Problem:
Using the data that follows, return exactly the lines from the one that contains "purple zomusilan [272,198]" through the one that contains "first_place: [457, 149]", ends included.

:: Records supplied ::

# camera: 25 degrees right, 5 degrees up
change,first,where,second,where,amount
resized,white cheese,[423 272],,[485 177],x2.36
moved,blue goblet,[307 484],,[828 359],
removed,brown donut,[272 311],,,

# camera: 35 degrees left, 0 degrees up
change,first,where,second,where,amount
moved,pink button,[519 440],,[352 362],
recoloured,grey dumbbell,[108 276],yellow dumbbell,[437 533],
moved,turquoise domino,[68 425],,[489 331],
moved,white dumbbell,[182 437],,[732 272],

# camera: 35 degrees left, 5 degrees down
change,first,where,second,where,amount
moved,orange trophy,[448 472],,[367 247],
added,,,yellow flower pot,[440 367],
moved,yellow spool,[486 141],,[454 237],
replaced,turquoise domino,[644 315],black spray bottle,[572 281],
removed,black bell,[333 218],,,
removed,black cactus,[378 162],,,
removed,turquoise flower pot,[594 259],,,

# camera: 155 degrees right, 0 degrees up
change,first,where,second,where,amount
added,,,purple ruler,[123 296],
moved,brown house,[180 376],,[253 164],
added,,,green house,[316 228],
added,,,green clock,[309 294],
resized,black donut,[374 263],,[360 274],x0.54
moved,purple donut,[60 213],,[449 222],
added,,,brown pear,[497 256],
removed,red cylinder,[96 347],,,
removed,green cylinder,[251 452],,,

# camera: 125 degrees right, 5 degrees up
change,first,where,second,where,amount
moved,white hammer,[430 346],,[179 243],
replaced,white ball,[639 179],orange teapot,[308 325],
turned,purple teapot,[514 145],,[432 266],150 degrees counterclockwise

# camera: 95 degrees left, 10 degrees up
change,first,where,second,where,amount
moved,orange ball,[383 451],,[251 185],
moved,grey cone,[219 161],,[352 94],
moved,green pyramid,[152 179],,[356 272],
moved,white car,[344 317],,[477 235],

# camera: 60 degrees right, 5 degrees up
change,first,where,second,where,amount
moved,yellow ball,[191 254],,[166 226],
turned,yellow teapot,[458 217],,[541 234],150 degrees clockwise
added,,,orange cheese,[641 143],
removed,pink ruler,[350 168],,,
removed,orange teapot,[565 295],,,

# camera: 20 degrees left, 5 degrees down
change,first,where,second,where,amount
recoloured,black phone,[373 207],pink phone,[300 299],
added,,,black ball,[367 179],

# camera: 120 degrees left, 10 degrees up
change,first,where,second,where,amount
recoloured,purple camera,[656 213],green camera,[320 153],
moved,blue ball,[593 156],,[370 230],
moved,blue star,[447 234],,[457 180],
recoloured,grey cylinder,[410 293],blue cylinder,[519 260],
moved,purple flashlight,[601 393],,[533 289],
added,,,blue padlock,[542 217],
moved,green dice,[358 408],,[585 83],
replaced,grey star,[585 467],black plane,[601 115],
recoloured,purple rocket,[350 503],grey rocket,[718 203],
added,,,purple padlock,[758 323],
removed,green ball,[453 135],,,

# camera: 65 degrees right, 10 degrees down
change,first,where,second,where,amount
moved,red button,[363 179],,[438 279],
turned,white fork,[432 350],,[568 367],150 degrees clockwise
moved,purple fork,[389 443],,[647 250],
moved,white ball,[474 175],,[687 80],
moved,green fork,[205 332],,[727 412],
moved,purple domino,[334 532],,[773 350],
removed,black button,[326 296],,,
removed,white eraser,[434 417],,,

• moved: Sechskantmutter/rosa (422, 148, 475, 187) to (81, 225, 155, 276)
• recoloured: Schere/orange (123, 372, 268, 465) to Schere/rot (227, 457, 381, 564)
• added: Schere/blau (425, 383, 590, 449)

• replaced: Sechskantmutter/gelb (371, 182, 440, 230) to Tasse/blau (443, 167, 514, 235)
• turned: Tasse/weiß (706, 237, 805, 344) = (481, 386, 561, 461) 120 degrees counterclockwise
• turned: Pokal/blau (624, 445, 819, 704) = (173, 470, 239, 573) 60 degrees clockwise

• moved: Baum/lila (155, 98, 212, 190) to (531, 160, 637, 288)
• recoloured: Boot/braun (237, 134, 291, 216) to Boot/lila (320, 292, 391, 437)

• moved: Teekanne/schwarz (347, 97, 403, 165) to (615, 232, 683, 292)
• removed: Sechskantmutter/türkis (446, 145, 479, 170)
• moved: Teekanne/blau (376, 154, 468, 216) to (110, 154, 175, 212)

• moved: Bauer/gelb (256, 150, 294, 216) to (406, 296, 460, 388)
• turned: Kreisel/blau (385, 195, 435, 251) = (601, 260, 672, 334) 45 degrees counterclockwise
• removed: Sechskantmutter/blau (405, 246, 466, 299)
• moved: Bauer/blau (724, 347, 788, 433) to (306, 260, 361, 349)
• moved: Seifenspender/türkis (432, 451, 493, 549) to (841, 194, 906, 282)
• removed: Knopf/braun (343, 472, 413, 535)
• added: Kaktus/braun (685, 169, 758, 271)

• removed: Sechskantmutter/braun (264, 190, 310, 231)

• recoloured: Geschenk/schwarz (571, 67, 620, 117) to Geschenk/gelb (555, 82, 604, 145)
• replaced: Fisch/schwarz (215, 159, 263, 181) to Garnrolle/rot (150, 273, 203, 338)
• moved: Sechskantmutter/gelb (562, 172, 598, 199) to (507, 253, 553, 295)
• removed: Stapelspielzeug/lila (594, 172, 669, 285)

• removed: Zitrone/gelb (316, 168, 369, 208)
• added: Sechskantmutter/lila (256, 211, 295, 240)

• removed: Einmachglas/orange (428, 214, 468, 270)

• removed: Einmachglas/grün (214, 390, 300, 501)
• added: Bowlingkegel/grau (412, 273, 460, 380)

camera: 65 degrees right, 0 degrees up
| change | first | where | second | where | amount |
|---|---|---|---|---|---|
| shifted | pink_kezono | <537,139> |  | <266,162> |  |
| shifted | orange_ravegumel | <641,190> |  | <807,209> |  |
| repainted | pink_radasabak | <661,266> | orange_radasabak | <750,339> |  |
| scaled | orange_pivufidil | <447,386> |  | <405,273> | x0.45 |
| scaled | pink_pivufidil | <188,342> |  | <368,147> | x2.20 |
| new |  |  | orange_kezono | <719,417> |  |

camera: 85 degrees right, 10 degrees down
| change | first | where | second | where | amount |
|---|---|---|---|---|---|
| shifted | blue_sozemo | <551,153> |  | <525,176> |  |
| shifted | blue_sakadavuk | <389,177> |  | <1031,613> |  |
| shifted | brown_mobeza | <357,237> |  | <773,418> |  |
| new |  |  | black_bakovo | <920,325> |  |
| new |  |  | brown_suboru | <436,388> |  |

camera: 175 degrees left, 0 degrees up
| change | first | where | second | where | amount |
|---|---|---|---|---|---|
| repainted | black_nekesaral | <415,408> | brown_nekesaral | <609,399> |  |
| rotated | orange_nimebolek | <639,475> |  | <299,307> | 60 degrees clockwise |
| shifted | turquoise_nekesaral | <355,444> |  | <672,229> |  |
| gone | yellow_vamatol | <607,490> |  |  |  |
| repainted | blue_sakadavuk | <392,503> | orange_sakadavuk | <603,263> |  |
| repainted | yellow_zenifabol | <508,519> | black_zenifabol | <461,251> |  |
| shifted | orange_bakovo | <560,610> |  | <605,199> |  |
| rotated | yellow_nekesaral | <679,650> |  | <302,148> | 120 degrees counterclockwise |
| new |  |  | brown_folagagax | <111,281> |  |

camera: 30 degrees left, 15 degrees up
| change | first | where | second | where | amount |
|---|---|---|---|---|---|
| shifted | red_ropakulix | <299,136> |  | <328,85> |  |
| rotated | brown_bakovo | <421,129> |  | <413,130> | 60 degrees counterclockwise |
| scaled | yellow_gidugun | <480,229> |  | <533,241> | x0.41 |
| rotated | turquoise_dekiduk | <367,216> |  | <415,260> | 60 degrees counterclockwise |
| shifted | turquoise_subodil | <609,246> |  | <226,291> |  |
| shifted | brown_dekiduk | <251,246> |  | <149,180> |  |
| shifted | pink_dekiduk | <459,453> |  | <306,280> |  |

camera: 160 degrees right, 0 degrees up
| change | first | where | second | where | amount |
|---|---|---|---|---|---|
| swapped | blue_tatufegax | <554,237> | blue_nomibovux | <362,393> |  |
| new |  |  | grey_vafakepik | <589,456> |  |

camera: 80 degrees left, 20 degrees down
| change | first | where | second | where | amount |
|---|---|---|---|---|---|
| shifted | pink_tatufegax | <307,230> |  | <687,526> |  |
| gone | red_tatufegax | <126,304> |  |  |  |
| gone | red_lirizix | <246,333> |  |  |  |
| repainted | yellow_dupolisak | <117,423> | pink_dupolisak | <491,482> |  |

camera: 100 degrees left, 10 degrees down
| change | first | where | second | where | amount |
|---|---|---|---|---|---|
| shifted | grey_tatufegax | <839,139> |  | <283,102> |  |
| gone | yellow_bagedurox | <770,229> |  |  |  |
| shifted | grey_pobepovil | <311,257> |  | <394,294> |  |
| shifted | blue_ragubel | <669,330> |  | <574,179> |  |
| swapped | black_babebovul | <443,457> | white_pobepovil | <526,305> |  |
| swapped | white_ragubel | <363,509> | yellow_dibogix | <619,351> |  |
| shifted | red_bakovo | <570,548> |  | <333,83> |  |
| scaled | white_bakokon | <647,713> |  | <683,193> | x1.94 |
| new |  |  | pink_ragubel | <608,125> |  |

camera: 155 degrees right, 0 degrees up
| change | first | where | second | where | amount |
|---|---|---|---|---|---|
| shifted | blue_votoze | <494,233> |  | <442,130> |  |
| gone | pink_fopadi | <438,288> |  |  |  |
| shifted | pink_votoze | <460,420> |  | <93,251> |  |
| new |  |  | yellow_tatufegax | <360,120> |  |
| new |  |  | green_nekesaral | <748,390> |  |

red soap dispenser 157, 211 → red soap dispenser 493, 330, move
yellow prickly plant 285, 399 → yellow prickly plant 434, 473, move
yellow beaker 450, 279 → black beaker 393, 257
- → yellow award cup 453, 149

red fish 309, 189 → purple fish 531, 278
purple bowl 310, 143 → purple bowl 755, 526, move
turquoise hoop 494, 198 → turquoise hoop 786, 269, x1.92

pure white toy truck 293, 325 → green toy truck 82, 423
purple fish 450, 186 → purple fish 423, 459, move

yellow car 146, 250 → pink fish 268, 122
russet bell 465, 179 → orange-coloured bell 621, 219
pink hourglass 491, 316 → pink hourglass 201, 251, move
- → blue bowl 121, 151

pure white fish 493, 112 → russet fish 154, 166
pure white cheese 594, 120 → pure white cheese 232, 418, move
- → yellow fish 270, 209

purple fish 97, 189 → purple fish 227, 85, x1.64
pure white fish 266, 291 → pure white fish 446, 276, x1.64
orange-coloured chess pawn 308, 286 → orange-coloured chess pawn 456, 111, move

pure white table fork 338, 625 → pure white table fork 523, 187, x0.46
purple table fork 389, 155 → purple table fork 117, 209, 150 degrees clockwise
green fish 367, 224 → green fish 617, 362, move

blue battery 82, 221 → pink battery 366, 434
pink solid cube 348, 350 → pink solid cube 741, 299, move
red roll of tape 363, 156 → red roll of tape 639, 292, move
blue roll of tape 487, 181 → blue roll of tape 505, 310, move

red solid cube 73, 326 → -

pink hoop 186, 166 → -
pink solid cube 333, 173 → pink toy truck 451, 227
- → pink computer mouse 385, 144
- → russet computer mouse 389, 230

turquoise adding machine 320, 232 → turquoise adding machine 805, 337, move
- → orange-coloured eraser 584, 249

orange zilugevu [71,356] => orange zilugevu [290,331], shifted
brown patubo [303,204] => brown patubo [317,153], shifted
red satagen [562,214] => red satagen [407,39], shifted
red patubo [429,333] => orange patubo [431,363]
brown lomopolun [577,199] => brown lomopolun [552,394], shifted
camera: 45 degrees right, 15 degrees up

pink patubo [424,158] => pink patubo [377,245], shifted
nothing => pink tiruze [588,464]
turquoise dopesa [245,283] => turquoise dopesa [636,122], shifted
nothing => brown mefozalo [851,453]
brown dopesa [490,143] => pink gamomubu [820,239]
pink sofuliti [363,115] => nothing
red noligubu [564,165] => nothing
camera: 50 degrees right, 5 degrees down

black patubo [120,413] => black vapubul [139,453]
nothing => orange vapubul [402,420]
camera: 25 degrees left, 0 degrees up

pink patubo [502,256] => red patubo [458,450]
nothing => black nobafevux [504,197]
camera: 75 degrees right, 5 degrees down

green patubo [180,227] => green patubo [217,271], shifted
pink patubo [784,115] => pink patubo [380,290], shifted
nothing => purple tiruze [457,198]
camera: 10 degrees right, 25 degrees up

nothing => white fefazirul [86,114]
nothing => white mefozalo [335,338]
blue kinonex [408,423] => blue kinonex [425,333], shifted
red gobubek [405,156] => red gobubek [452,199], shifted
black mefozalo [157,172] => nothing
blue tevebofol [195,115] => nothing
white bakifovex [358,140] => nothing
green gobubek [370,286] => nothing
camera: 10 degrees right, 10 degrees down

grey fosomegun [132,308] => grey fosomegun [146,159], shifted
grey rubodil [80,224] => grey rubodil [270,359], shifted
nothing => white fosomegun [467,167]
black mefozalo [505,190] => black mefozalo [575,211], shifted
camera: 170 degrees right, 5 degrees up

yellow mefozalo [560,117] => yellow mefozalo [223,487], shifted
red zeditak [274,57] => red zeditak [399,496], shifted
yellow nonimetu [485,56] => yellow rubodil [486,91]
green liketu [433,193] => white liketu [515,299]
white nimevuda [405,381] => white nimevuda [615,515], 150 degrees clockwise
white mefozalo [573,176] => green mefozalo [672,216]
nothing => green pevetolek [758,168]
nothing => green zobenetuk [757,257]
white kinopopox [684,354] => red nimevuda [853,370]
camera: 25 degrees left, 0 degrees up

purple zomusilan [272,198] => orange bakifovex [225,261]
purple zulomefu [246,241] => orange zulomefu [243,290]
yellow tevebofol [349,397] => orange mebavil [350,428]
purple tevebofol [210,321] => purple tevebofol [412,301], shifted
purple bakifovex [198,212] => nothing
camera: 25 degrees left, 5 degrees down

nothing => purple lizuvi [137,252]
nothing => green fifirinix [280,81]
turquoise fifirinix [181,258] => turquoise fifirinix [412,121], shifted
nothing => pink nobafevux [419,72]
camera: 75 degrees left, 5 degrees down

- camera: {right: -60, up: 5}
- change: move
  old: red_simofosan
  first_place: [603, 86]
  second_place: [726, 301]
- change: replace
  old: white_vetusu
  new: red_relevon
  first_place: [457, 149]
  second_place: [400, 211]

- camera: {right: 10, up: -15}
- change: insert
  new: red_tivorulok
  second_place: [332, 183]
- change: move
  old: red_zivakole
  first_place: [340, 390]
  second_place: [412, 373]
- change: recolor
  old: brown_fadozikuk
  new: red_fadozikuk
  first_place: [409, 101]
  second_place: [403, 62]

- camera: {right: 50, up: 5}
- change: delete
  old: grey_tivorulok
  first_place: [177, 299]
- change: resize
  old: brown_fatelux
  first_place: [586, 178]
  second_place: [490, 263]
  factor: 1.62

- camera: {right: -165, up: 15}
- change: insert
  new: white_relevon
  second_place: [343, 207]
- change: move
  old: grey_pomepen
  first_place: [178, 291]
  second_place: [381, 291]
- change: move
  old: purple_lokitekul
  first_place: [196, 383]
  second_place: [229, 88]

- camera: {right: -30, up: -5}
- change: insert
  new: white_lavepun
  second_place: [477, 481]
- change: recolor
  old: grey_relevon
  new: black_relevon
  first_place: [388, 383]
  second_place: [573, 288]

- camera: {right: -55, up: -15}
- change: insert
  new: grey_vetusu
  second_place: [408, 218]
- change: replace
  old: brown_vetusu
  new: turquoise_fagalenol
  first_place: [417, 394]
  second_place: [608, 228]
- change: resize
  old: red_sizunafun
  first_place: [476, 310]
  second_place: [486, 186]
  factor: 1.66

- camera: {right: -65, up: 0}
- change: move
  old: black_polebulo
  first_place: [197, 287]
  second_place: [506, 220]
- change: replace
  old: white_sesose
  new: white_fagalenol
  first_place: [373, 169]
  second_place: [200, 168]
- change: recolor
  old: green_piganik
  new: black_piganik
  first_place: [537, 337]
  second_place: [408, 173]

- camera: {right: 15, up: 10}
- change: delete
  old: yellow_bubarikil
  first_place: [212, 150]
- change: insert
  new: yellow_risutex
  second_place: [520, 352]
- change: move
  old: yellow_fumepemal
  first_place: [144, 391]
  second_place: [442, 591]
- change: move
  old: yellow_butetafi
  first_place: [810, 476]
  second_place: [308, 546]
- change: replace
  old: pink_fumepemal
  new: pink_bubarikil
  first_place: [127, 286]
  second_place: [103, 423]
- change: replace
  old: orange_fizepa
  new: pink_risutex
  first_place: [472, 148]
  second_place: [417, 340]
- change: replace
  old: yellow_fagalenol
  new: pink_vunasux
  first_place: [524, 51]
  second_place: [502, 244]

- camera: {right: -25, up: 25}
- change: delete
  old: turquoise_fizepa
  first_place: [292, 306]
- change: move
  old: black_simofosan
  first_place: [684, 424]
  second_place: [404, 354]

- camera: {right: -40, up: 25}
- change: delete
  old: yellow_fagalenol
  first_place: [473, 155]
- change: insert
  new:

:::

Answer space:
purple zomusilan [272,198] => orange bakifovex [225,261]
purple zulomefu [246,241] => orange zulomefu [243,290]
yellow tevebofol [349,397] => orange mebavil [350,428]
purple tevebofol [210,321] => purple tevebofol [412,301], shifted
purple bakifovex [198,212] => nothing
camera: 25 degrees left, 5 degrees down

nothing => purple lizuvi [137,252]
nothing => green fifirinix [280,81]
turquoise fifirinix [181,258] => turquoise fifirinix [412,121], shifted
nothing => pink nobafevux [419,72]
camera: 75 degrees left, 5 degrees down

- camera: {right: -60, up: 5}
- change: move
  old: red_simofosan
  first_place: [603, 86]
  second_place: [726, 301]
- change: replace
  old: white_vetusu
  new: red_relevon
  first_place: [457, 149]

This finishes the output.